INSTRUCTIONS TO FOLLOW:
Down to the last line below, repeat the entries word for word and drop the pictures.

THE INPUT:
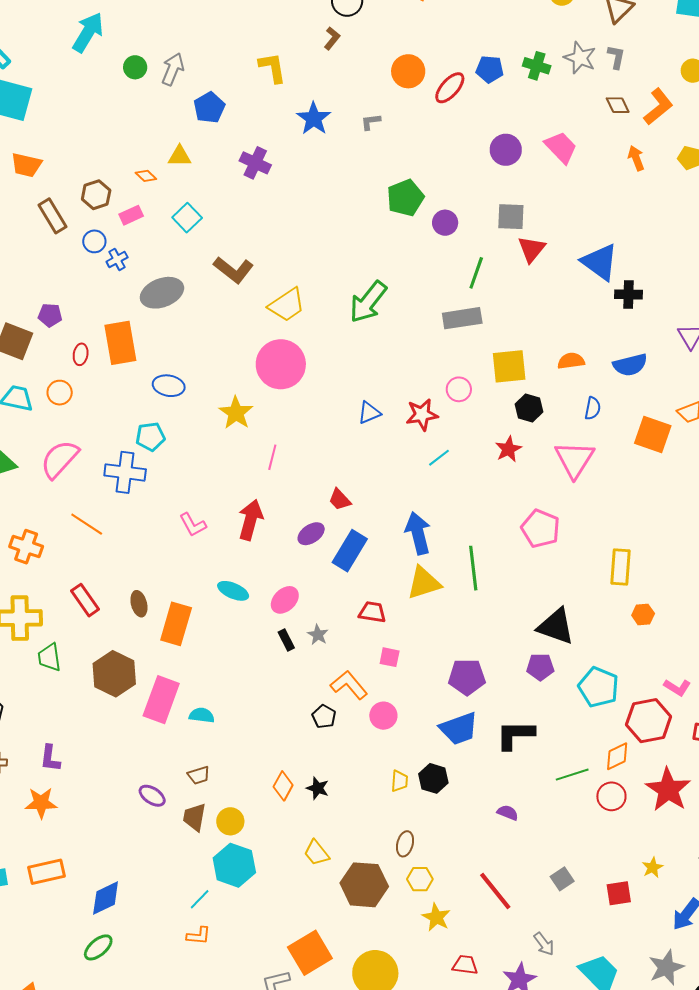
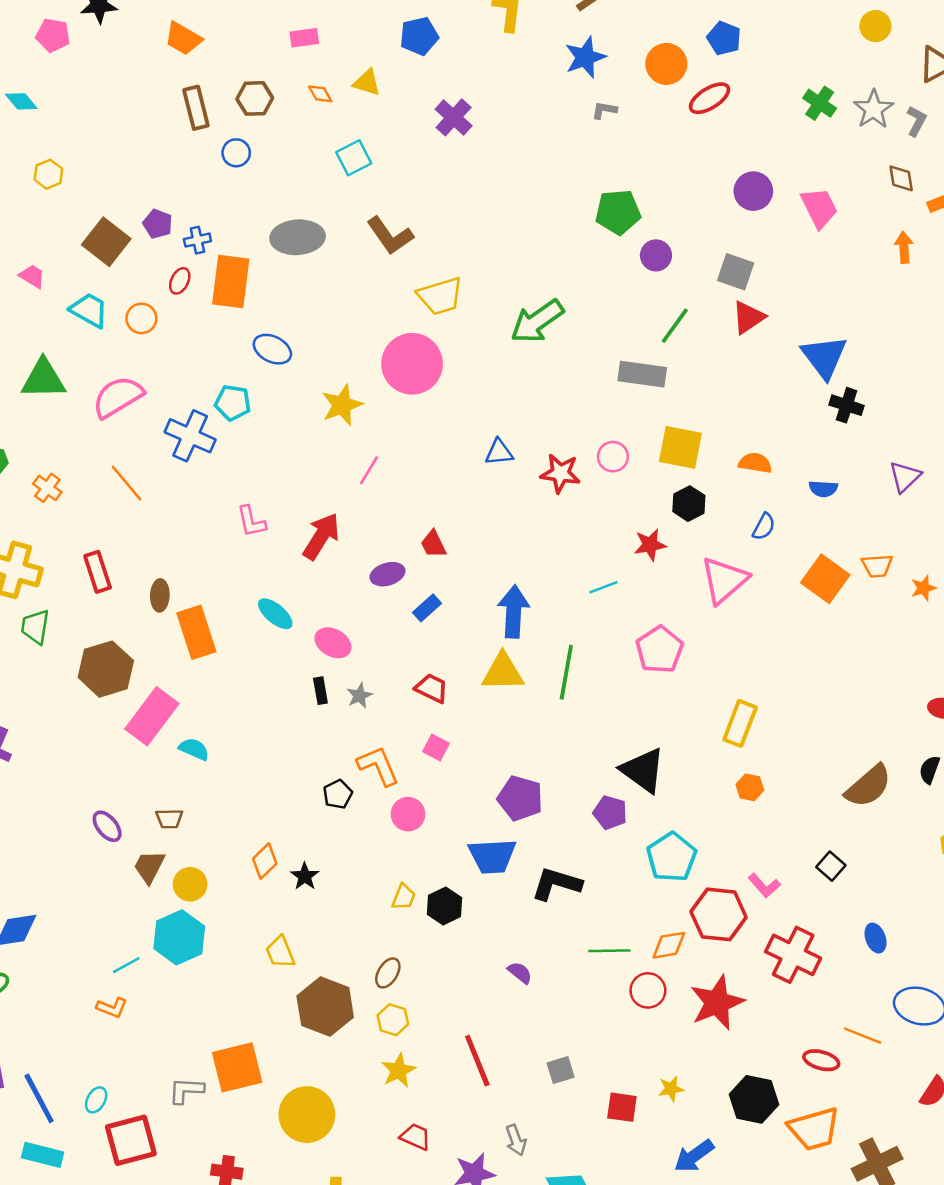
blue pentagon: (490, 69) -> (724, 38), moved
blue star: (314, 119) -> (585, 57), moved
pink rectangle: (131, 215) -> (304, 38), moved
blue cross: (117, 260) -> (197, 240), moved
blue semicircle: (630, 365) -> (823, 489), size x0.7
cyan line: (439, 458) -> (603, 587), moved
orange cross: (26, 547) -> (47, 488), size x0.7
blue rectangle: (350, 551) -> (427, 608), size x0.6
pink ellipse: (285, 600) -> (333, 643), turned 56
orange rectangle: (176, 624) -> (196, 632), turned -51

REPLY TO THE TASK:
blue pentagon: (490, 69) -> (724, 38), moved
blue star: (314, 119) -> (585, 57), moved
pink rectangle: (131, 215) -> (304, 38), moved
blue cross: (117, 260) -> (197, 240), moved
blue semicircle: (630, 365) -> (823, 489), size x0.7
cyan line: (439, 458) -> (603, 587), moved
orange cross: (26, 547) -> (47, 488), size x0.7
blue rectangle: (350, 551) -> (427, 608), size x0.6
pink ellipse: (285, 600) -> (333, 643), turned 56
orange rectangle: (176, 624) -> (196, 632), turned -51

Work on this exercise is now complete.